> **Work task**: Across the whole listing, filter for the string "drum" and copy every line that has it.

> **Raw data**:

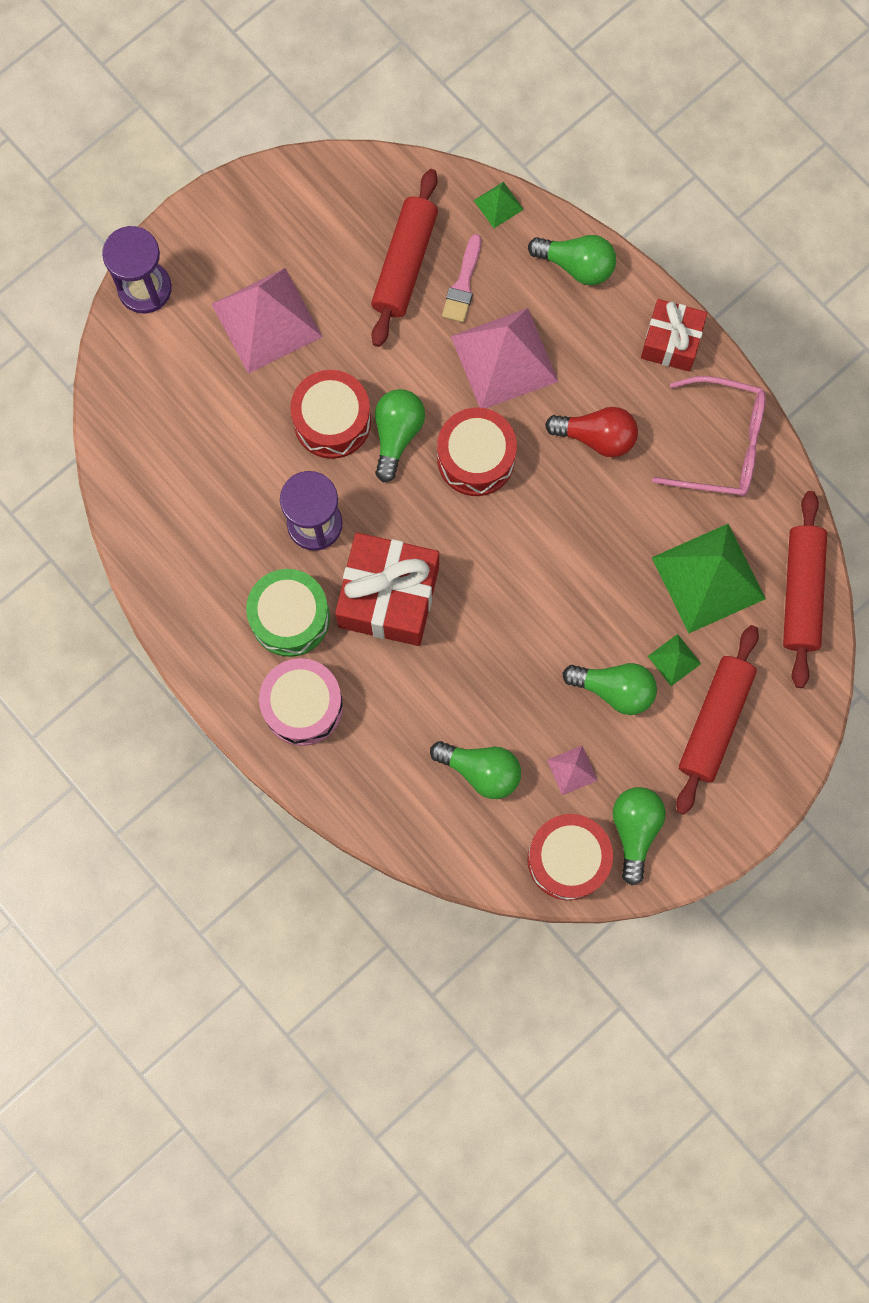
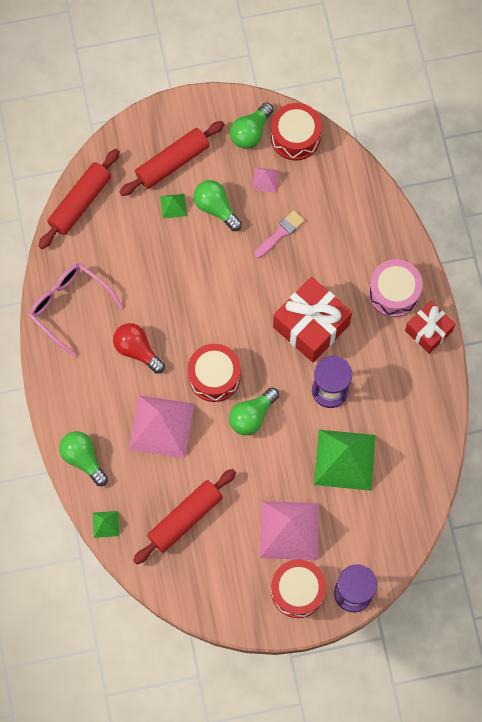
camera: 150 degrees left, 5 degrees down
green drum [246,569,330,657] -> none
red drum [290,370,371,459] -> red drum moved to [271,559,326,618]
green light bulb [430,741,521,799] -> none
pink brush [442,234,481,323] -> pink brush moved to [254,211,304,258]
red gift [641,299,707,372] -> red gift moved to [405,301,455,354]
green pyramid [651,524,766,633] -> green pyramid moved to [314,430,376,491]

> **Reply**:
green drum [246,569,330,657] -> none
red drum [290,370,371,459] -> red drum moved to [271,559,326,618]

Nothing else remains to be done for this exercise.